[Before-and-after scene images]
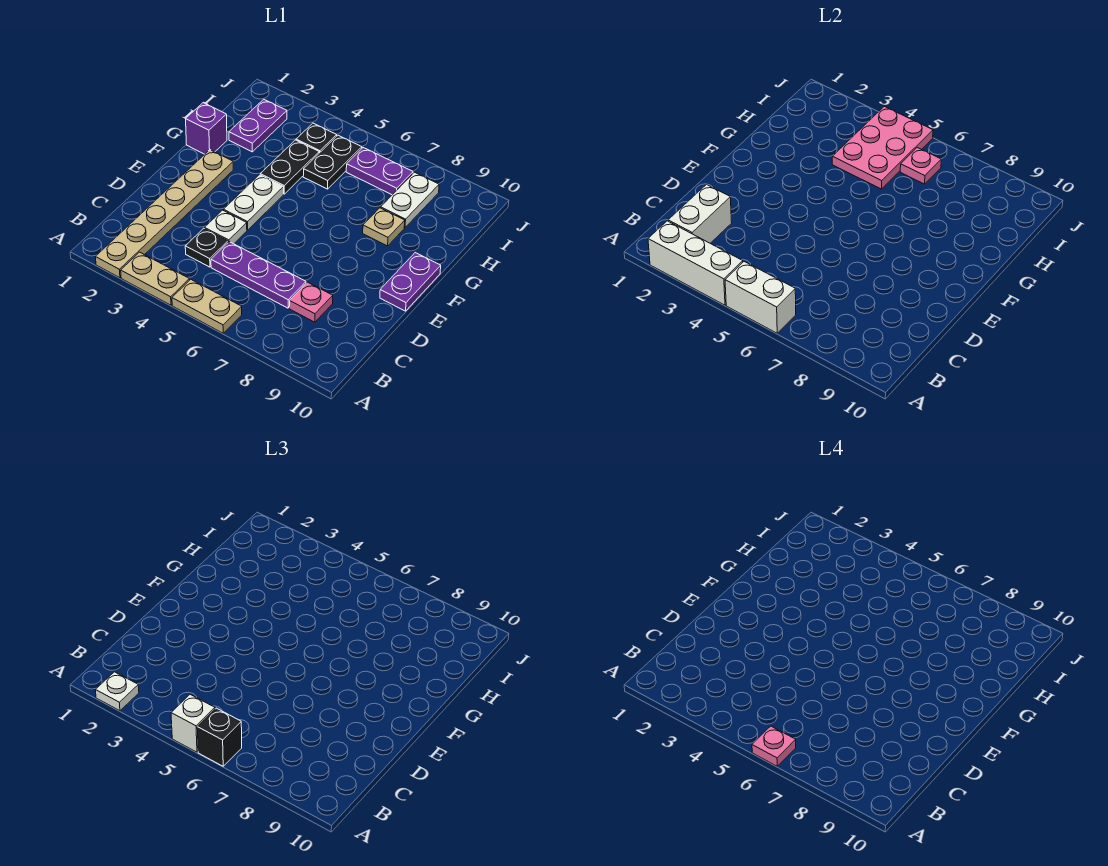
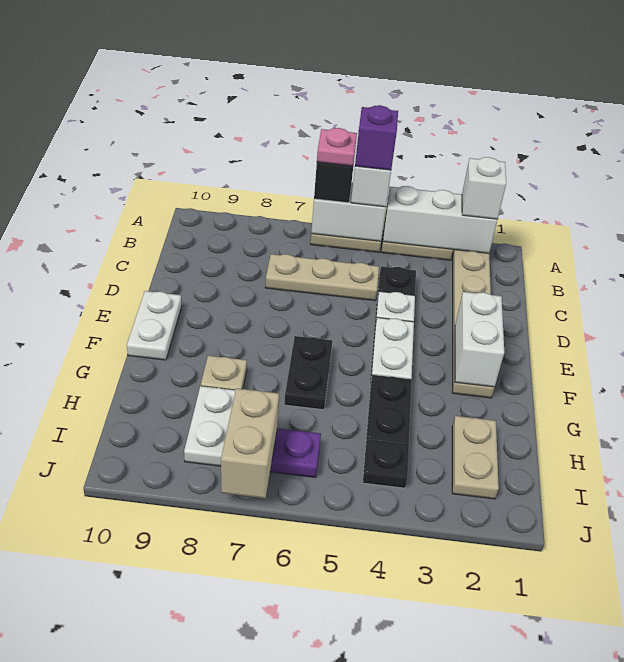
white plate A2 level 3 -> white brick A2 level 3
white brick B2:C2 level 2 -> white brick E2:F2 level 2
purple plate C5:C7 level 1 -> tan plate C5:C7 level 1
pink plate C8 level 1 -> none
purple plate E10:F10 level 1 -> white plate E10:F10 level 1
purple brick G1 level 1 -> purple brick A5 level 4
purple plate H2:I2 level 1 -> tan plate H2:I2 level 1
pink plate H4:J5 level 2 -> none
black plate H5:I5 level 1 -> black plate F6:G6 level 1
pink plate I6 level 2 -> none
none -> tan brick I7:J7 level 2

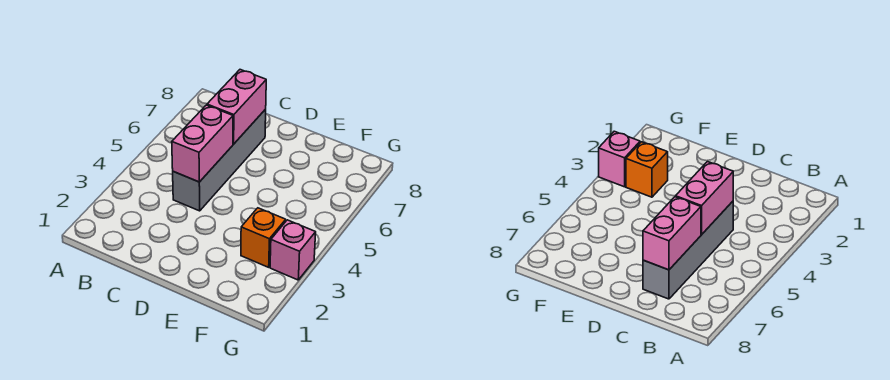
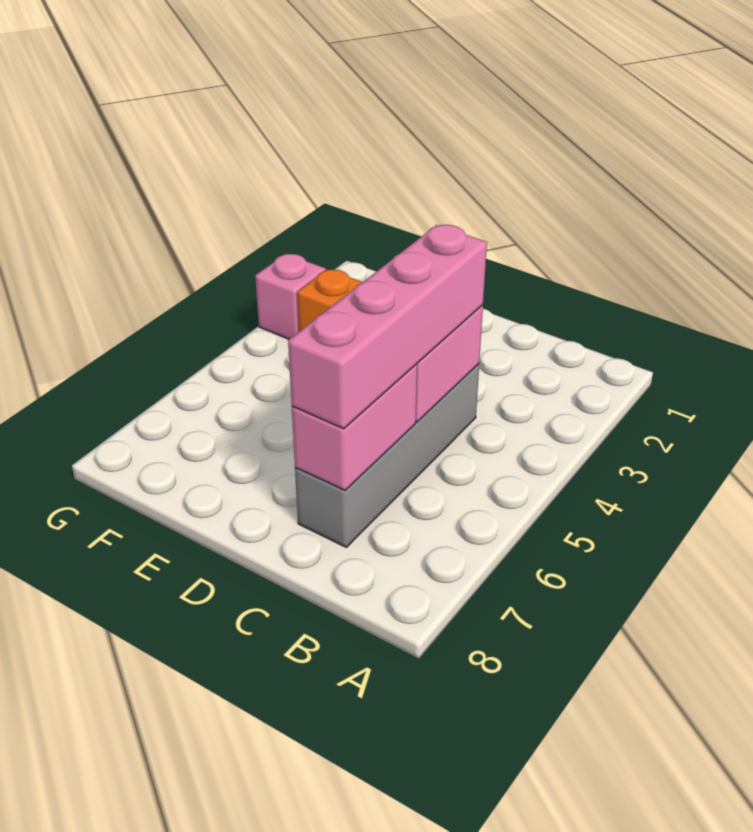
none -> pink brick C4:C7 level 3

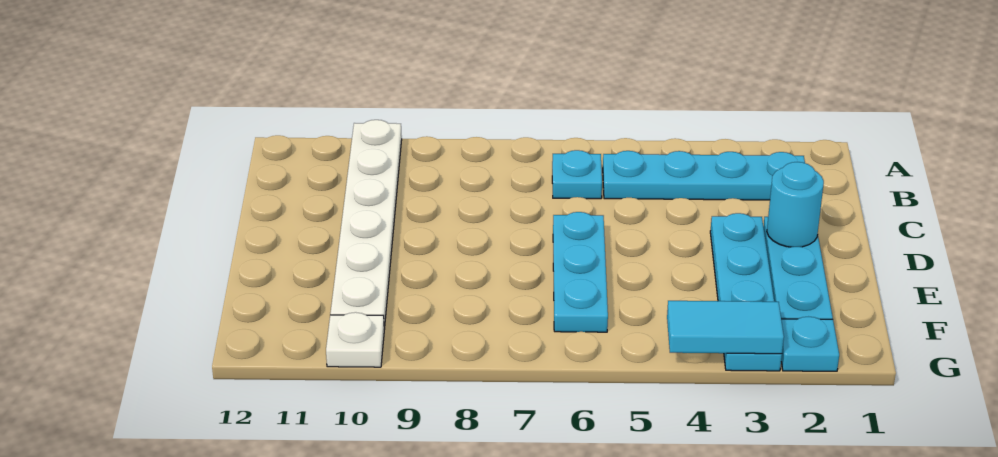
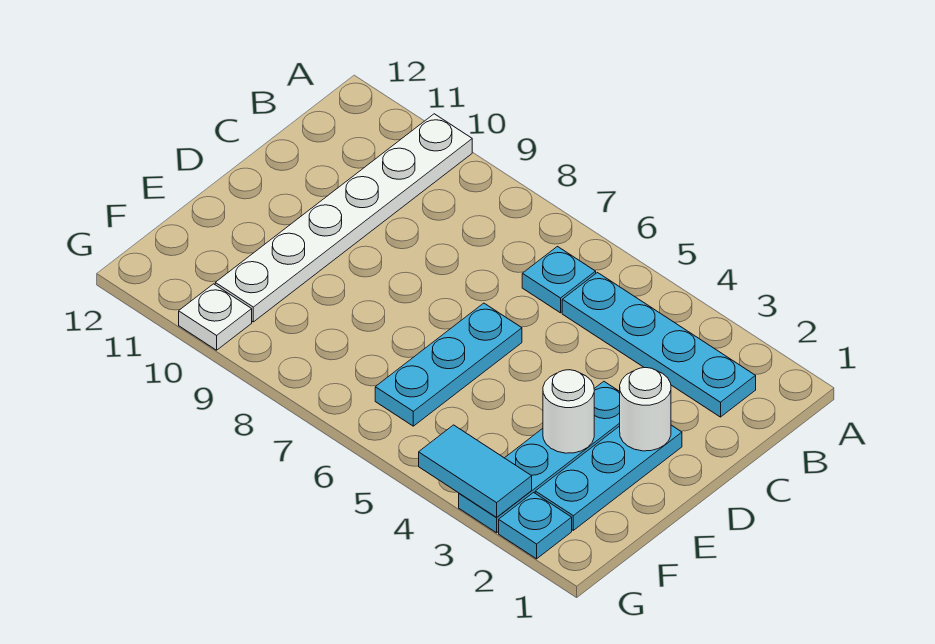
cyan round brick D2 level 2 -> white round brick D2 level 2
none -> white round brick E3 level 2

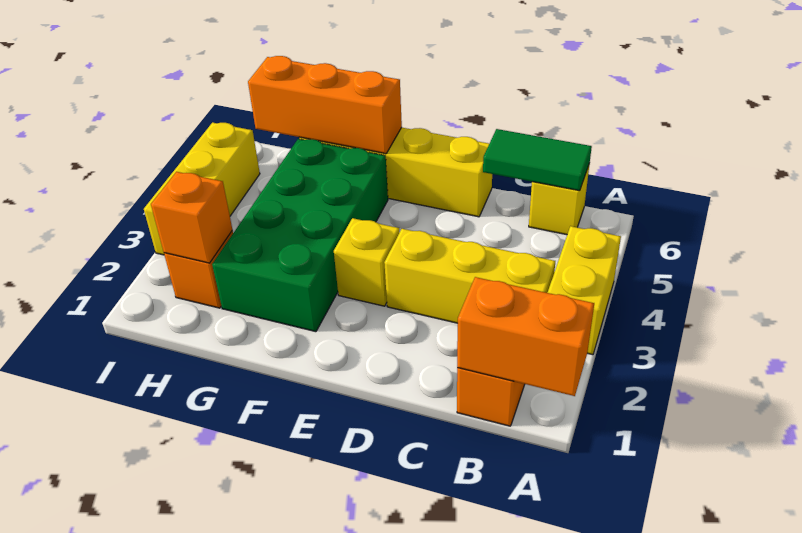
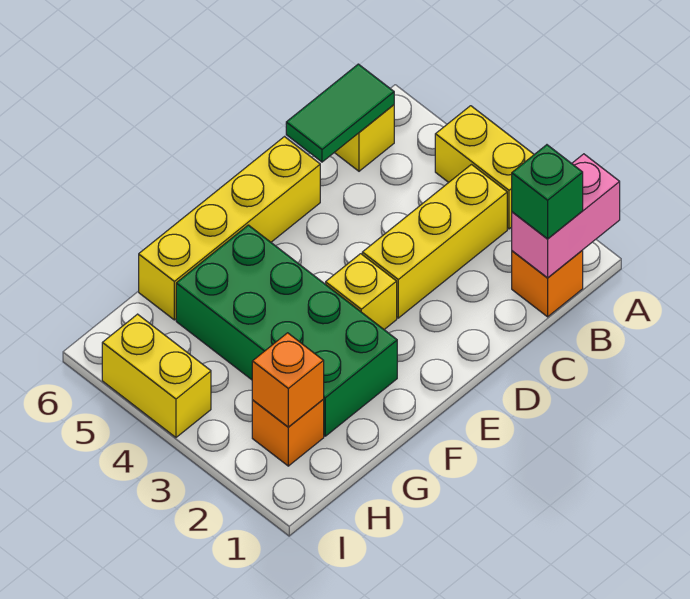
orange brick A1:B1 level 2 -> pink brick A1:B1 level 2
none -> green brick B1 level 3
orange brick F6:H6 level 2 -> none
yellow brick I3:I5 level 1 -> yellow brick I4:I5 level 1

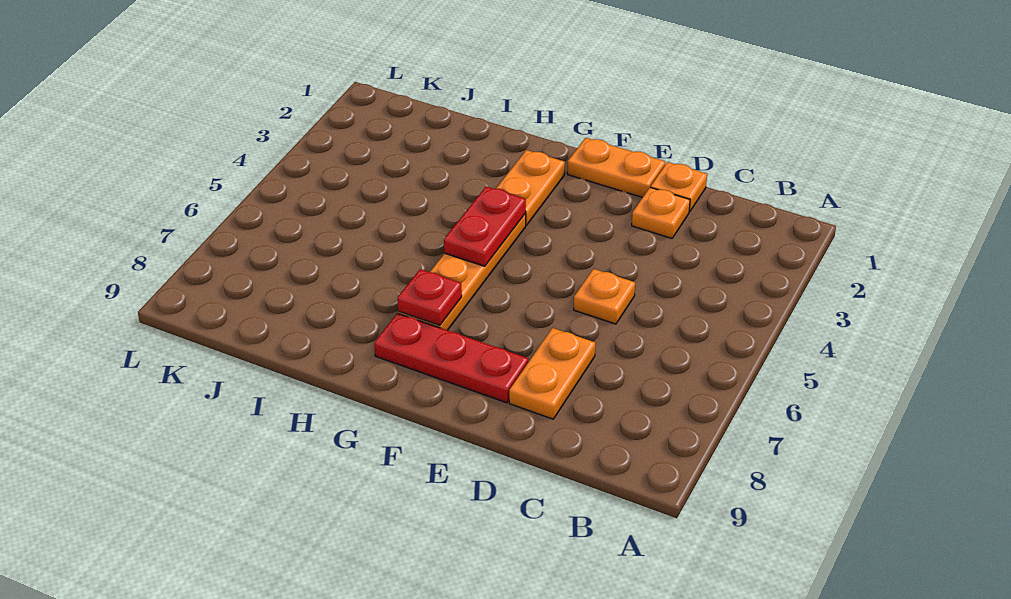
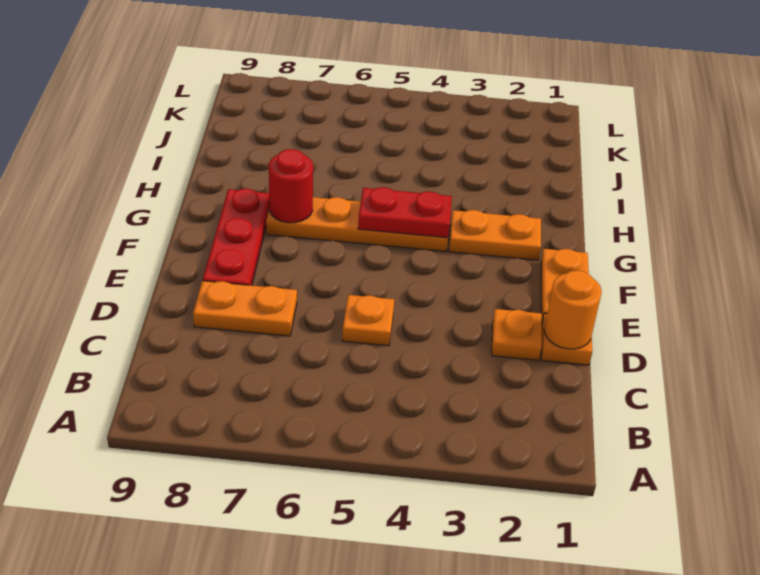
none -> orange round brick D1 level 2
red plate G7 level 2 -> red round brick G7 level 2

Task to carry out:
All lines above that hold the string "orange" should be copied.

Task result:
orange brick A1:B1 level 2 -> pink brick A1:B1 level 2
orange brick F6:H6 level 2 -> none
none -> orange round brick D1 level 2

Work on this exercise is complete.